*Task*: The data that follows must be transcribed in full and exactly, minus the pictures.

*Material provided*:
◆ ◆ ◆

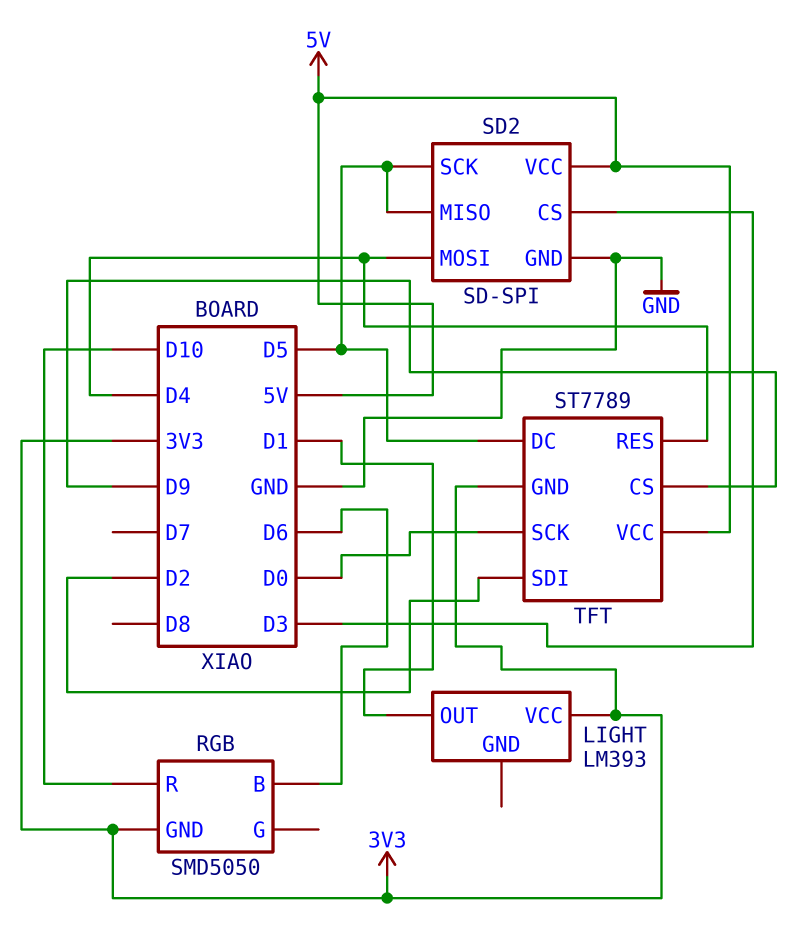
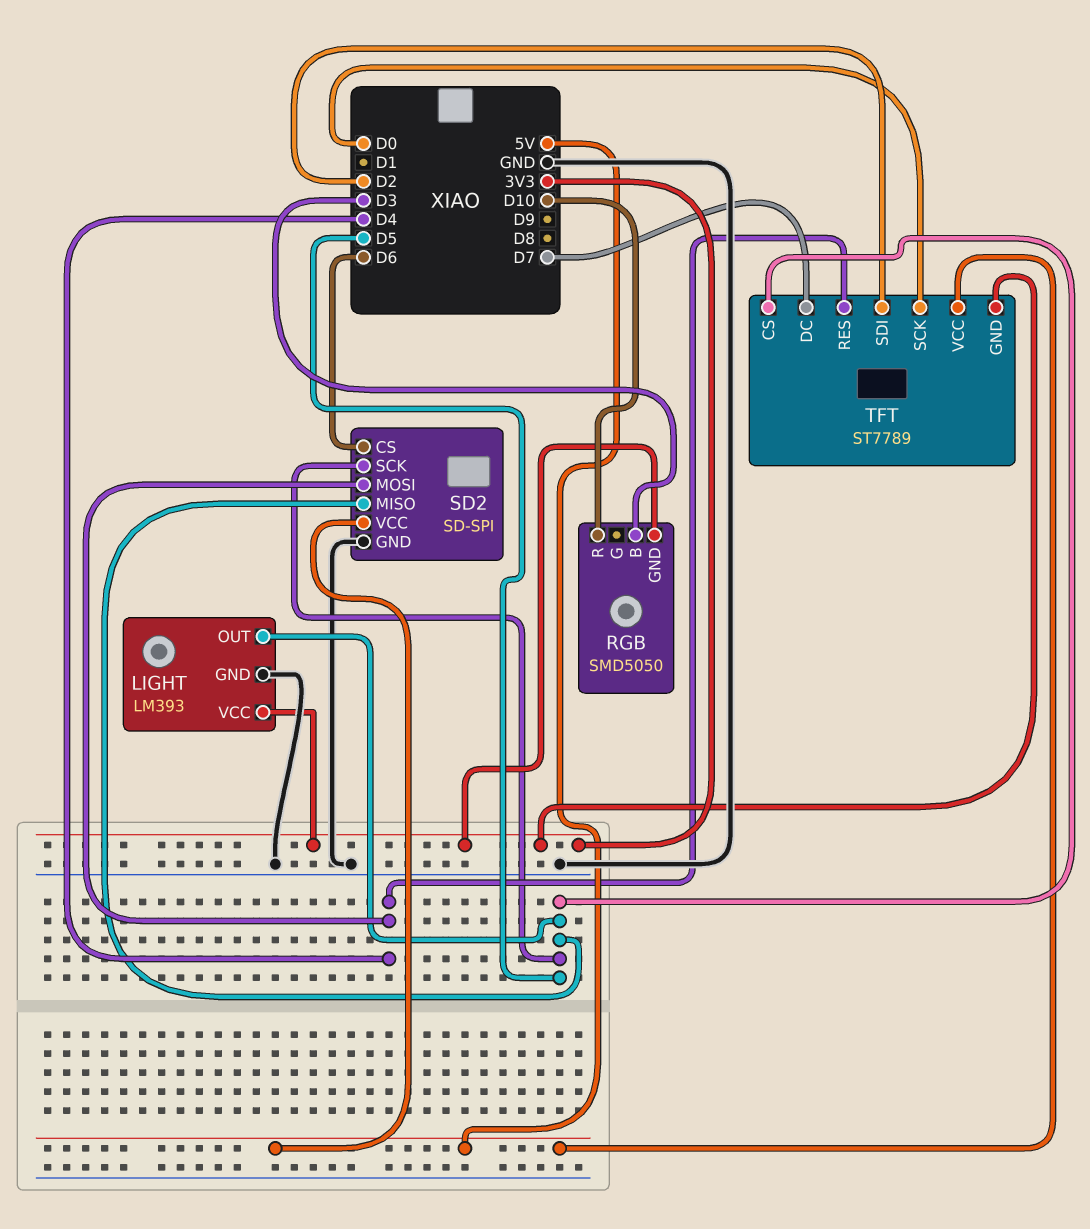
LIGHT pin GND: none -> GND
LIGHT pin OUT: D1 -> D5
RGB pin B: D6 -> D3
SD2 pin CS: D3 -> D6
TFT pin CS: D9 -> D5
TFT pin DC: D5 -> D7

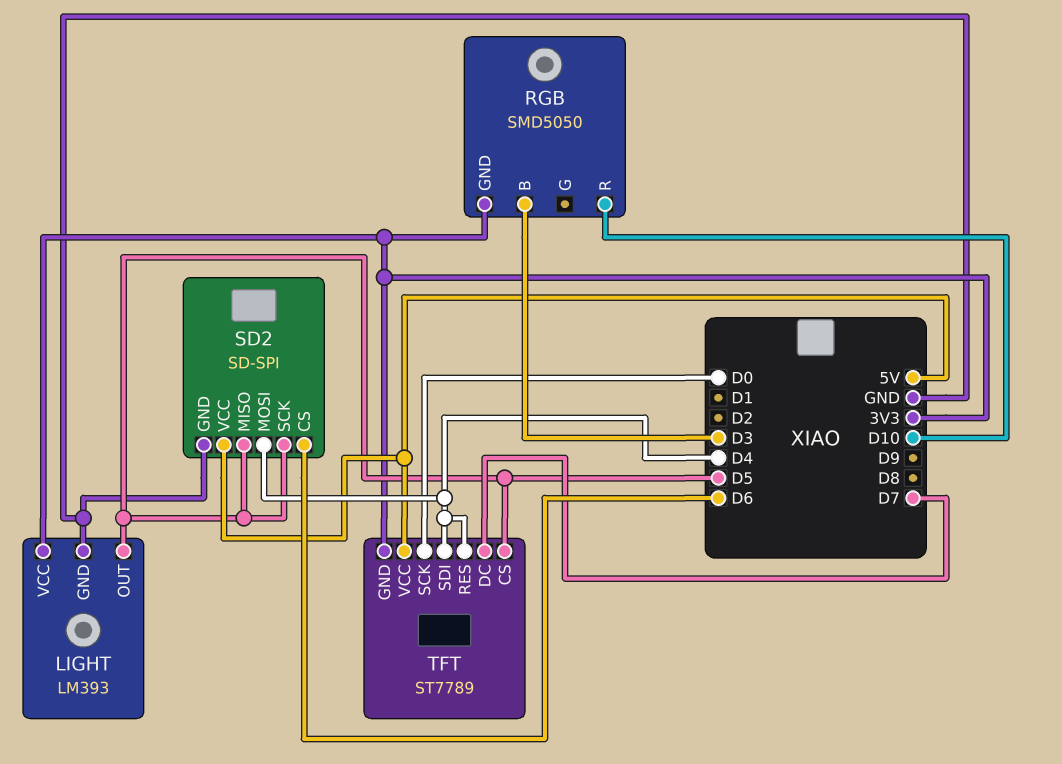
TFT pin SDI: D2 -> D4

◆ ◆ ◆

*Response area*:
LIGHT pin GND: none -> GND
LIGHT pin OUT: D1 -> D5
RGB pin B: D6 -> D3
SD2 pin CS: D3 -> D6
TFT pin CS: D9 -> D5
TFT pin DC: D5 -> D7

TFT pin SDI: D2 -> D4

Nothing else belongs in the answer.